» EXERCISE DIRECTIONS: Line by line, set down the records exactly as they appear below.

» Records drawn from a dataset:
::::
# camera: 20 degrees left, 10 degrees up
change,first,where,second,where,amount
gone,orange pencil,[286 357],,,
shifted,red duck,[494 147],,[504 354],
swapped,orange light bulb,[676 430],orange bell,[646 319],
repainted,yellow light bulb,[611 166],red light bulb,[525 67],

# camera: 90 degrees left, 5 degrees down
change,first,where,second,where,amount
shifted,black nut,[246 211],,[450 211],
::::
» EXERCISE RESULT:
# camera: 20 degrees left, 10 degrees up
change,first,where,second,where,amount
gone,orange pencil,[286 357],,,
shifted,red duck,[494 147],,[504 354],
swapped,orange light bulb,[676 430],orange bell,[646 319],
repainted,yellow light bulb,[611 166],red light bulb,[525 67],

# camera: 90 degrees left, 5 degrees down
change,first,where,second,where,amount
shifted,black nut,[246 211],,[450 211],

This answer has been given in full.